┌────────

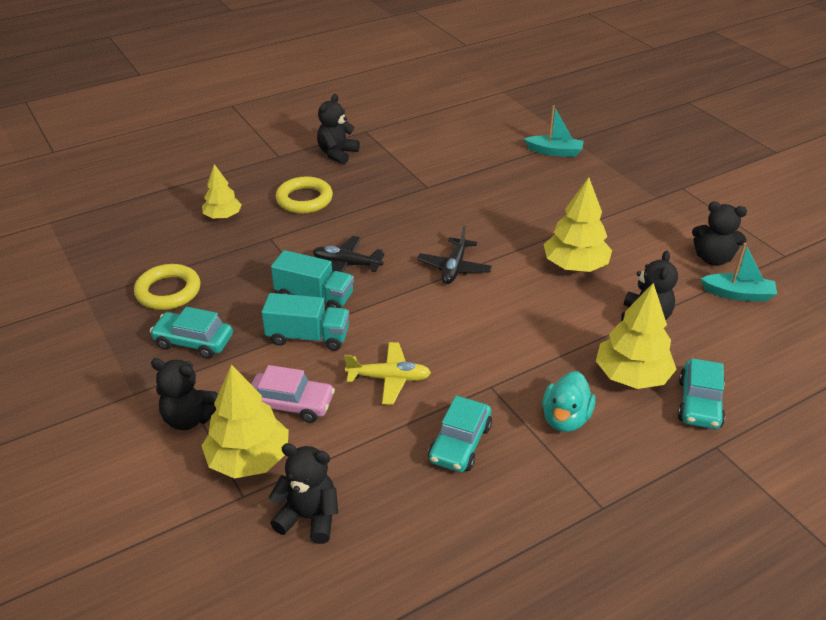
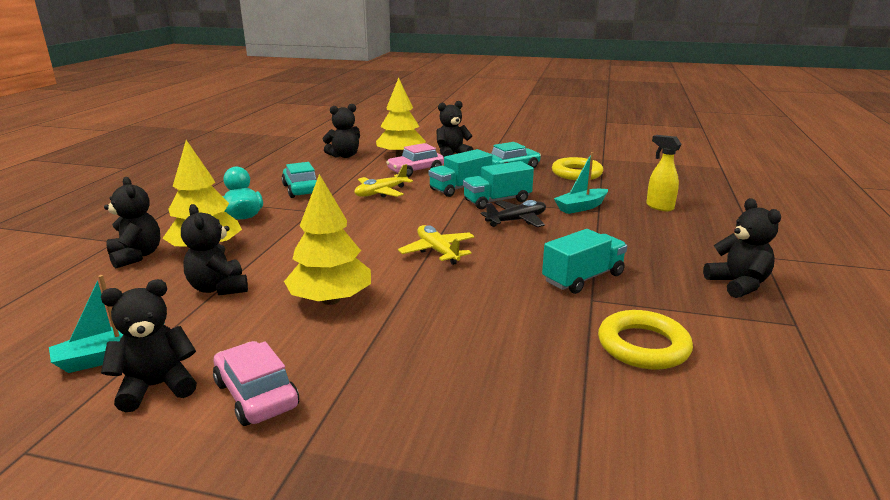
camera: 135 degrees right, 15 degrees down
yellow tree [202,164,242,219] -> yellow spray bottle [646,135,682,211]
yellow ring [276,176,333,214] -> yellow ring moved to [598,310,693,370]
black plane [417,226,492,284] -> yellow plane [398,225,475,265]
turquoise boat [524,105,584,157] -> turquoise boat moved to [554,152,608,214]
turquoise car [678,358,725,429] -> black teddy bear [104,177,160,268]
none -> pink car [213,341,299,426]
none -> turquoise truck [542,229,627,294]

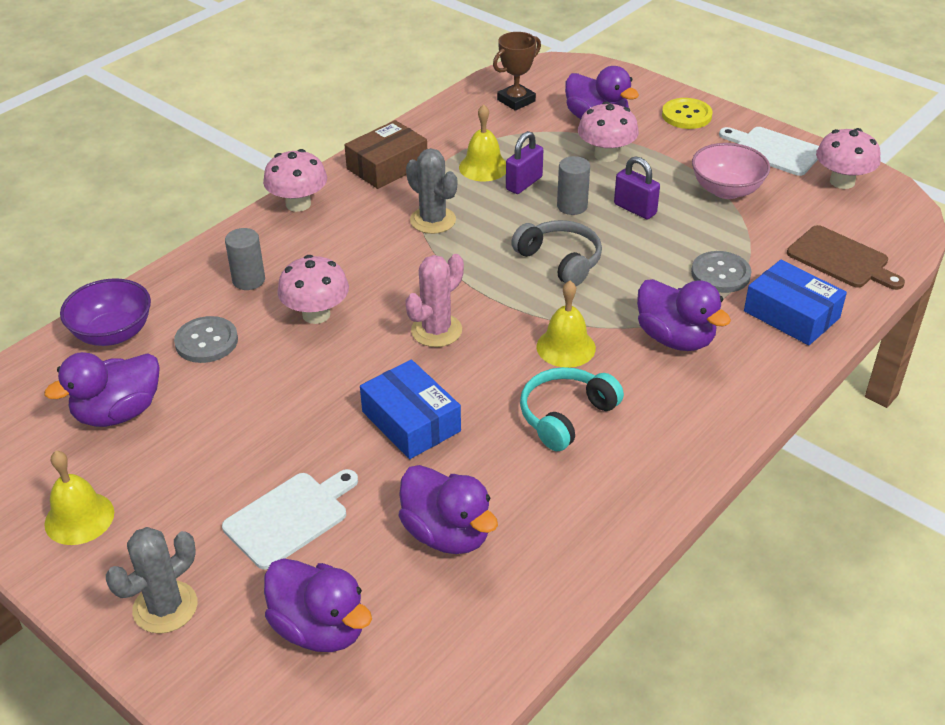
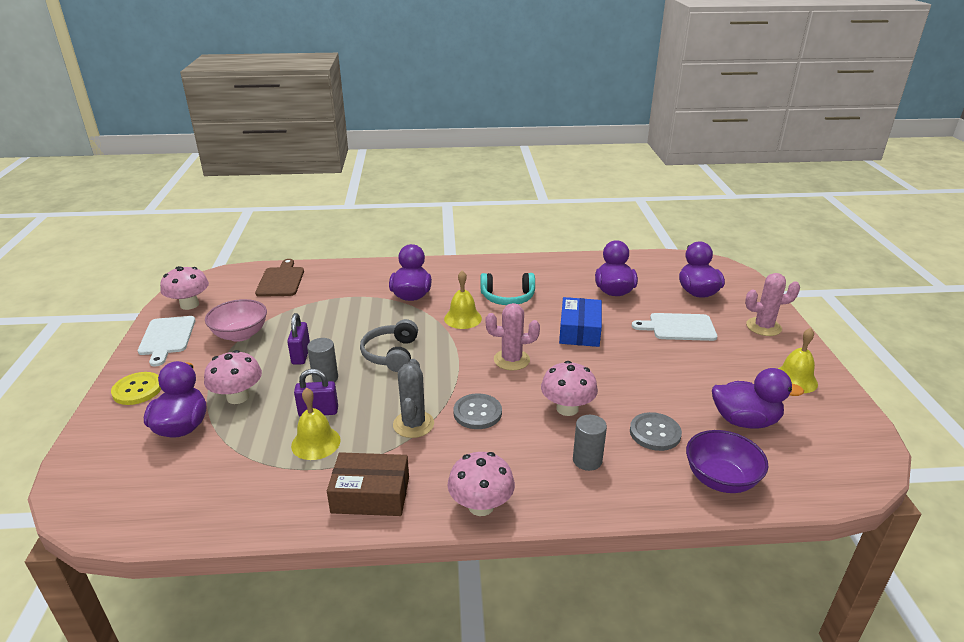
camera: 135 degrees left, 10 degrees down
grey cactus [106,527,197,634] -> pink cactus [745,273,800,336]
brown trophy [493,32,541,111] -> none
grey button [691,251,751,293] -> grey button moved to [454,393,502,429]
blue box [744,260,847,345] -> none

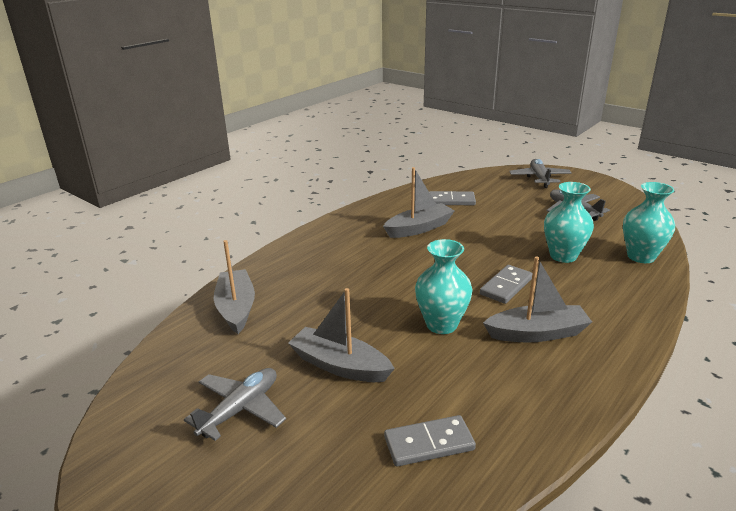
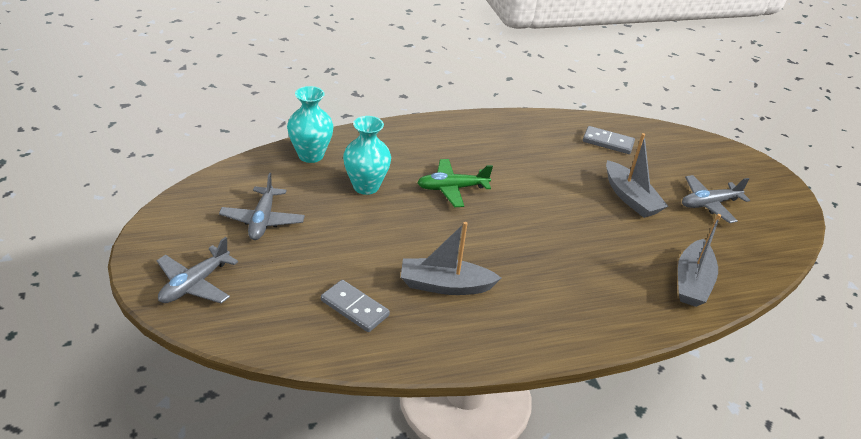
camera: 150 degrees left, 10 degrees up
turquoise vase [415,239,473,334] -> none
grey domino [480,265,533,304] -> green plane [417,159,493,207]
grey boat [483,257,592,342] -> none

└────────

#### Problem requirements:
Give only the number of lines in the preceding data that include the word "camera".

#### Answer for the task:
3